=== Work to be completed ===
Reproduce verbatim the stretch of items below from the line containing "Is gray striped sweater at center closer" through the line containing "coordinates (310, 433).".

— start Extracted information —

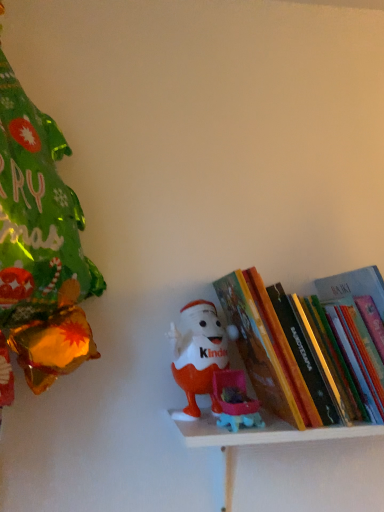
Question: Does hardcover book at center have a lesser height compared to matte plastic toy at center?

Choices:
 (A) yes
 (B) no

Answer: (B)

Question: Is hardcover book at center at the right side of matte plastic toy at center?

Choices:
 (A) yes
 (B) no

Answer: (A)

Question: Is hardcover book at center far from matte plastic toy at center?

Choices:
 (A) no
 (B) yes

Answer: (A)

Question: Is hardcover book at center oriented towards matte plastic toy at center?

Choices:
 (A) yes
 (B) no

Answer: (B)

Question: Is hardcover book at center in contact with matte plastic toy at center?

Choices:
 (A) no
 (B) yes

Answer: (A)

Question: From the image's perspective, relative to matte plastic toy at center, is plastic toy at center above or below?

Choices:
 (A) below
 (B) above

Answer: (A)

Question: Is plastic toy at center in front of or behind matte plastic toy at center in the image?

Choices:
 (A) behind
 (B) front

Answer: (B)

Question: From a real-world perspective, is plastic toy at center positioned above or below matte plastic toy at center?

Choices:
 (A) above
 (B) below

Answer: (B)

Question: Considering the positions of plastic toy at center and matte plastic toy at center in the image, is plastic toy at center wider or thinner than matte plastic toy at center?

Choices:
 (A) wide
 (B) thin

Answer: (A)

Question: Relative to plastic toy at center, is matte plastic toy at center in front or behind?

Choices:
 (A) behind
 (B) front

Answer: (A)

— end Extracted information —
— start Extracted information —

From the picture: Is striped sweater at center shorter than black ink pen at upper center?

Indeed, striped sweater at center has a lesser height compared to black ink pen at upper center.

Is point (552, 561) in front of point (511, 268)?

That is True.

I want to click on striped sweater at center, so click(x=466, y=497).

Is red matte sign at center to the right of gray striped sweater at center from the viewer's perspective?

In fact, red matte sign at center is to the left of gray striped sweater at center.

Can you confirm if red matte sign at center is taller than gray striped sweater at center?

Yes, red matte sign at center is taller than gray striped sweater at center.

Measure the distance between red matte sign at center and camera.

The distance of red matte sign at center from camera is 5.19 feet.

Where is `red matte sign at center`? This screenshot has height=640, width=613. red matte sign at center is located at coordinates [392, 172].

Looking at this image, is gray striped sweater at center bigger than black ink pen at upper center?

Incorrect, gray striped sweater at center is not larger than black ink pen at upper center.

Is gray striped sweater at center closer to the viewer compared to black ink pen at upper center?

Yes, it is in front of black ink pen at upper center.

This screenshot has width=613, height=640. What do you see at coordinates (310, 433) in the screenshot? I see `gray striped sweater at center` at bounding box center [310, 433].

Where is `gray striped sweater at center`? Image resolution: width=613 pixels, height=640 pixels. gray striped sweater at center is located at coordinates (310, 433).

— end Extracted information —

=== Expected output ===
Is gray striped sweater at center closer to the viewer compared to black ink pen at upper center?

Yes, it is in front of black ink pen at upper center.

This screenshot has width=613, height=640. What do you see at coordinates (310, 433) in the screenshot? I see `gray striped sweater at center` at bounding box center [310, 433].

Where is `gray striped sweater at center`? Image resolution: width=613 pixels, height=640 pixels. gray striped sweater at center is located at coordinates (310, 433).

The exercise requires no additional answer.